MATERIAL SUPPLIED:
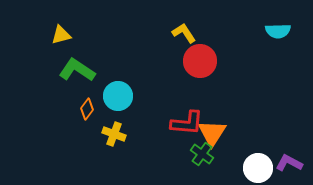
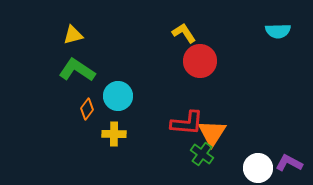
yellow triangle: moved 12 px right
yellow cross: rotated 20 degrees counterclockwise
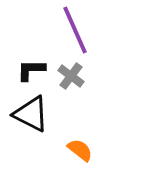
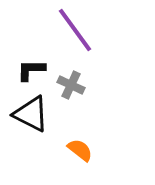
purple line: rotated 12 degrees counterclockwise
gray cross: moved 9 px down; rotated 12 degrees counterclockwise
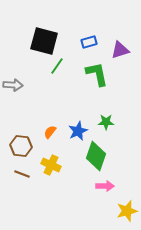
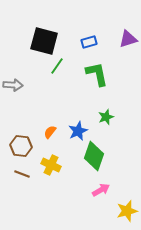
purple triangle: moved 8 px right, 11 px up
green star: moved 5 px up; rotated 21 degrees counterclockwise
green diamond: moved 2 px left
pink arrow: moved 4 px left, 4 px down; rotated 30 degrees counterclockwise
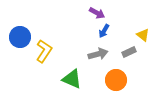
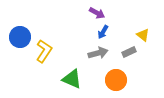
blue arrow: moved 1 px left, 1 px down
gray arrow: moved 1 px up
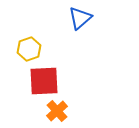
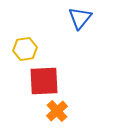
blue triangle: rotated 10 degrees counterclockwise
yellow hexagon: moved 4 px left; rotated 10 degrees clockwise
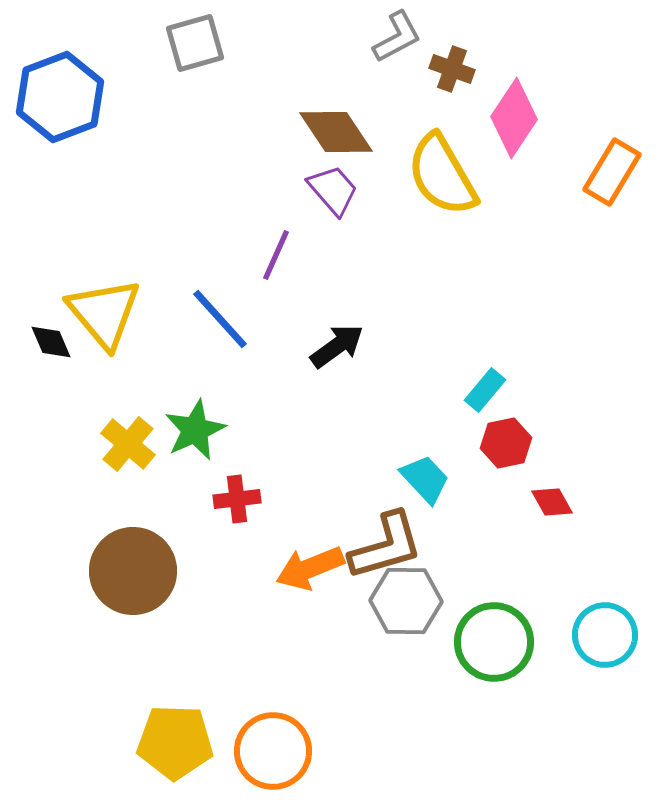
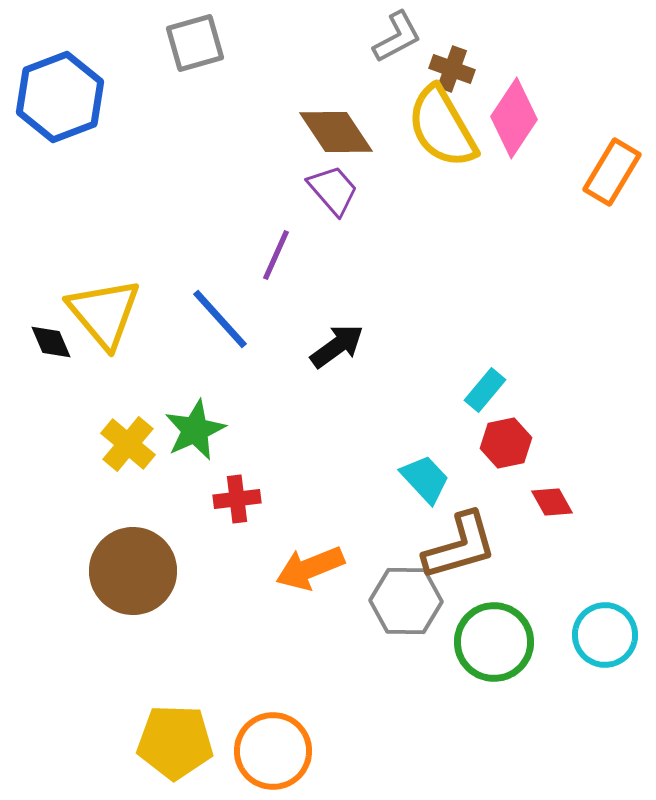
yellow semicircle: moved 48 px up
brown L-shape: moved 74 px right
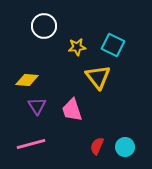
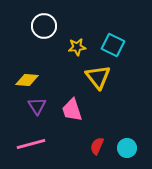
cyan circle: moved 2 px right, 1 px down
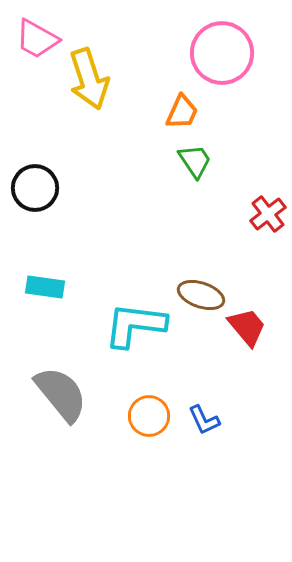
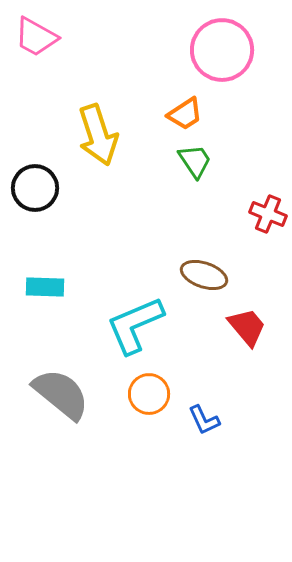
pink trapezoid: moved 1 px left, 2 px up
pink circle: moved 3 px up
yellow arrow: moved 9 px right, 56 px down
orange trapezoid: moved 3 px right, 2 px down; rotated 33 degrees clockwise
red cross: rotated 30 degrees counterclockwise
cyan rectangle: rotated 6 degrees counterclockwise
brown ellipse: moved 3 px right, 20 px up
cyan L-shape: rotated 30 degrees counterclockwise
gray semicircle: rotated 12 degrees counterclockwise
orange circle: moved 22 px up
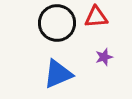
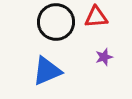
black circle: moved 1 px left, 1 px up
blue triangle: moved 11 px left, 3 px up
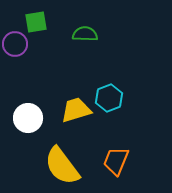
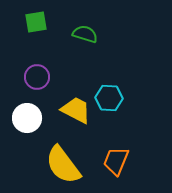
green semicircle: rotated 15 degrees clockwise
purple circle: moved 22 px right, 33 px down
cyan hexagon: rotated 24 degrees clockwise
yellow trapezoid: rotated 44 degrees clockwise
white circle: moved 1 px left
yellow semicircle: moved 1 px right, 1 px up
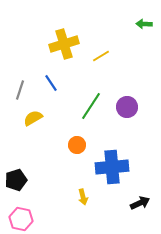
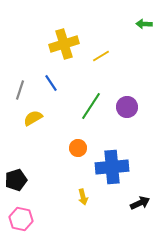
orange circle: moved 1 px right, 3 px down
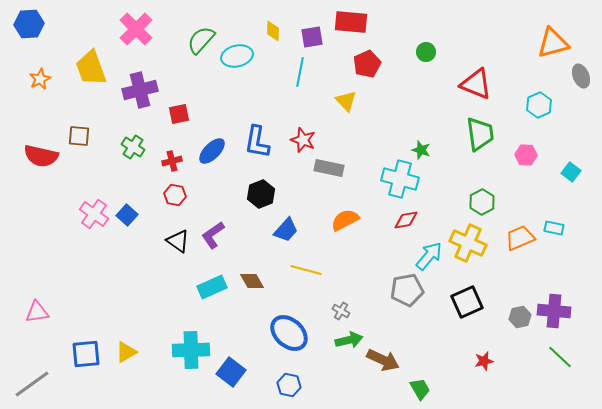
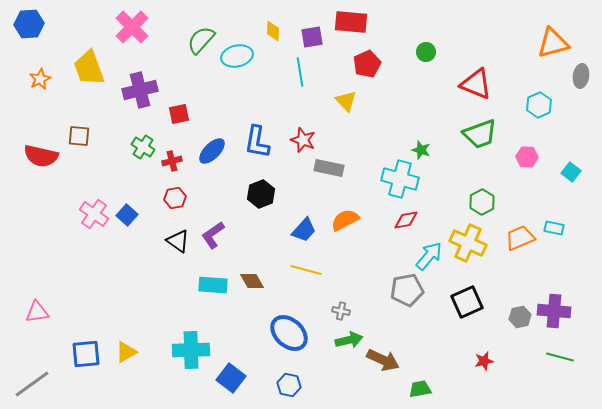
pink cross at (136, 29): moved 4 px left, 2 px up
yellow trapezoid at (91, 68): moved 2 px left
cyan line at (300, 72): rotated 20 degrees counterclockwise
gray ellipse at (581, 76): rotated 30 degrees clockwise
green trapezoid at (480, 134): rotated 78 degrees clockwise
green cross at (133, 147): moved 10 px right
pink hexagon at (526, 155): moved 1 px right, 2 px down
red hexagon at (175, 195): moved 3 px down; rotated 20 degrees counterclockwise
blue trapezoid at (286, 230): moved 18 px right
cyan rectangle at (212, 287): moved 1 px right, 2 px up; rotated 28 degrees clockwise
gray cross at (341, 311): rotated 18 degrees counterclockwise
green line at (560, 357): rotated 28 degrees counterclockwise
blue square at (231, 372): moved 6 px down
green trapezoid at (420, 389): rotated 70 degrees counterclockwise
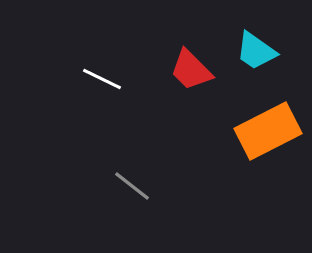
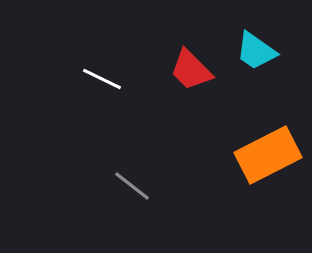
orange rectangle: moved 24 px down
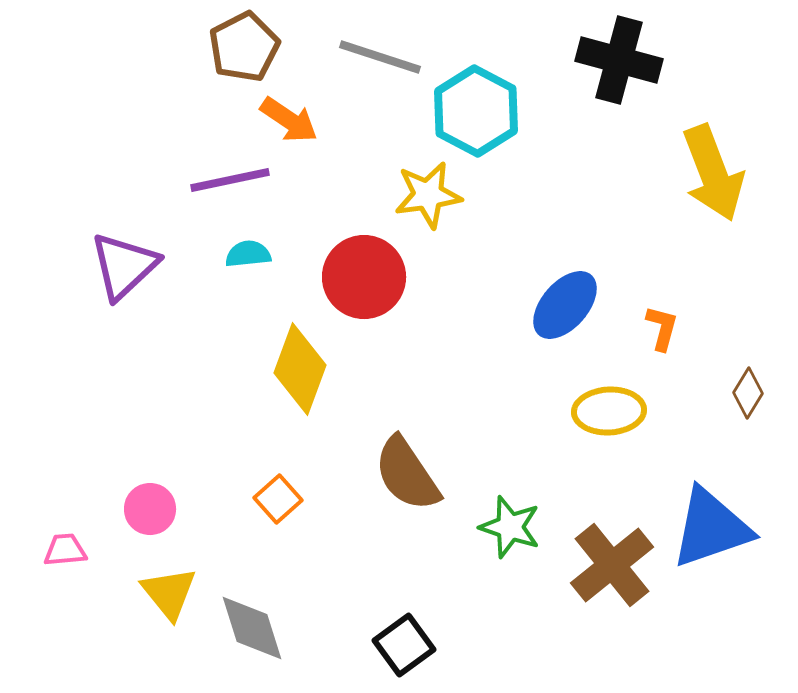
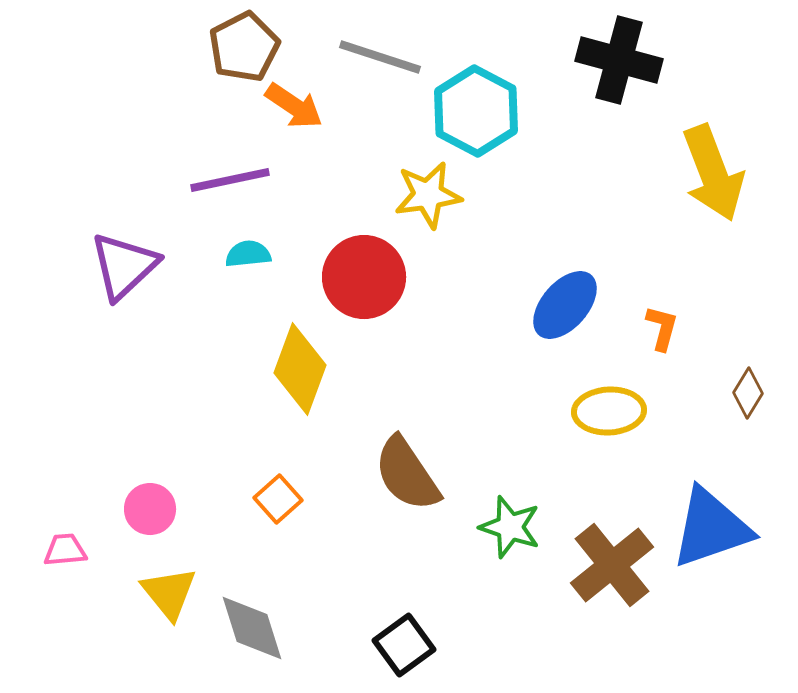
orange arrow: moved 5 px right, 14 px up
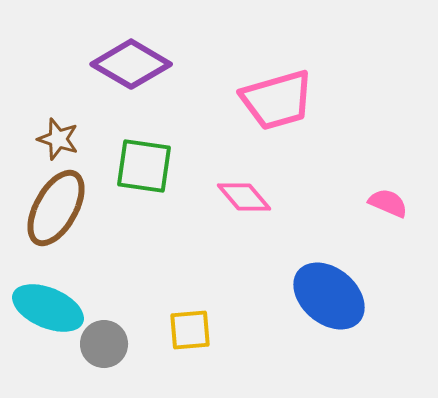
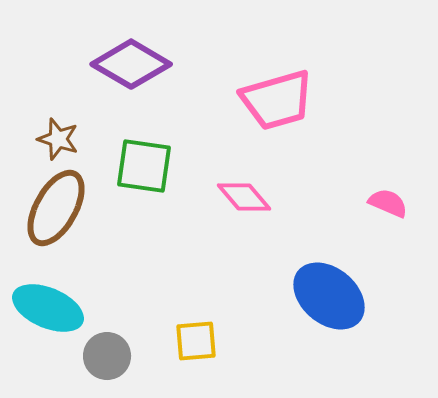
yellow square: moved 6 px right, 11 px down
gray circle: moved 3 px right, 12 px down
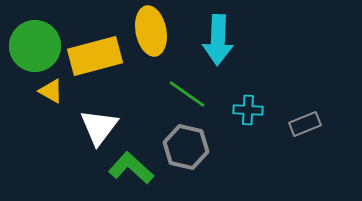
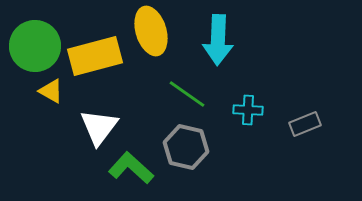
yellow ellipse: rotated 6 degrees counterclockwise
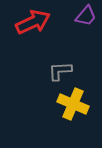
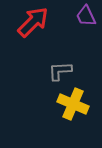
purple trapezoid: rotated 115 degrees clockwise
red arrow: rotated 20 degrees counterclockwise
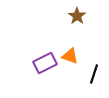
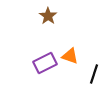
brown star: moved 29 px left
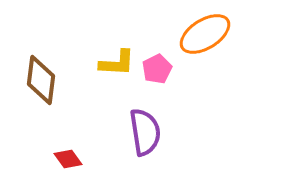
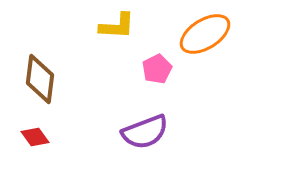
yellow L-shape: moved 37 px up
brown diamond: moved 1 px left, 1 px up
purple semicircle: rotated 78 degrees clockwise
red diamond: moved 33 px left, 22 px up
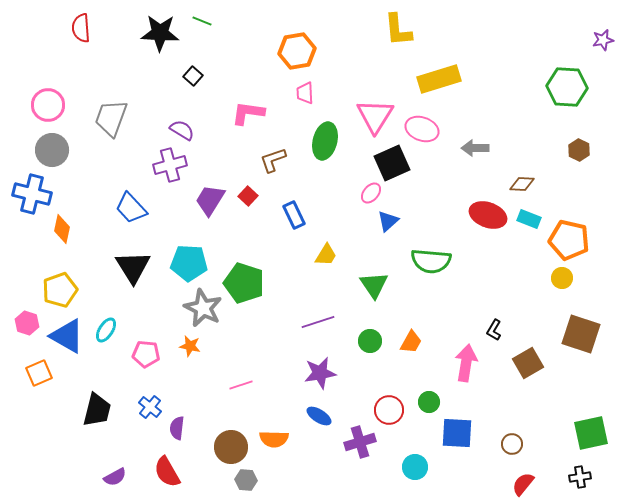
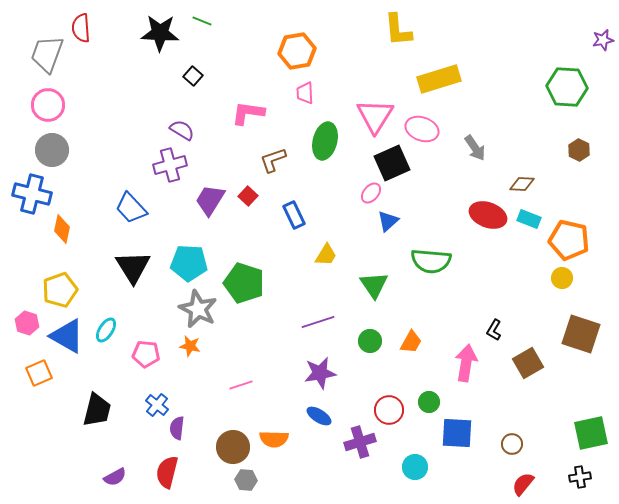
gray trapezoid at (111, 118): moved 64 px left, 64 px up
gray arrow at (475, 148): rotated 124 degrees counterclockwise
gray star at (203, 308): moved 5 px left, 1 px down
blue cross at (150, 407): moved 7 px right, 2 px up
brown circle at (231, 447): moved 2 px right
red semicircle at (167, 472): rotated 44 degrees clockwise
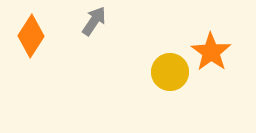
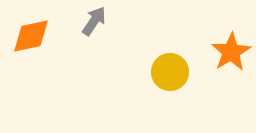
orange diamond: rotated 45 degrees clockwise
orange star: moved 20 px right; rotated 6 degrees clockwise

ASSIGNMENT: Everything above from the line containing "green trapezoid at (480, 134): rotated" through the line containing "brown circle at (231, 447): moved 2 px right" must be repeated exactly, and the pictures must be left out.

PROBLEM SOLUTION:
green trapezoid at (480, 134): rotated 78 degrees clockwise
green cross at (133, 147): moved 10 px right
pink hexagon at (526, 155): moved 1 px right, 2 px down
red hexagon at (175, 195): moved 3 px down; rotated 20 degrees counterclockwise
blue trapezoid at (286, 230): moved 18 px right
cyan rectangle at (212, 287): moved 1 px right, 2 px up; rotated 28 degrees clockwise
gray cross at (341, 311): rotated 18 degrees counterclockwise
green line at (560, 357): rotated 28 degrees counterclockwise
blue square at (231, 372): moved 6 px down
green trapezoid at (420, 389): rotated 70 degrees counterclockwise
orange rectangle: moved 24 px down
orange arrow: moved 5 px right, 14 px up
yellow square: moved 6 px right, 11 px down
gray circle: moved 3 px right, 12 px down
yellow ellipse: rotated 6 degrees counterclockwise
purple trapezoid: rotated 115 degrees clockwise
red arrow: rotated 20 degrees counterclockwise
brown star: moved 29 px left
yellow L-shape: moved 37 px up
brown diamond: moved 1 px left, 1 px up
purple semicircle: rotated 78 degrees clockwise
red diamond: moved 33 px left, 22 px up
gray trapezoid at (111, 118): moved 64 px left, 64 px up
gray arrow at (475, 148): rotated 124 degrees counterclockwise
gray star at (203, 308): moved 5 px left, 1 px down
blue cross at (150, 407): moved 7 px right, 2 px up
brown circle at (231, 447): moved 2 px right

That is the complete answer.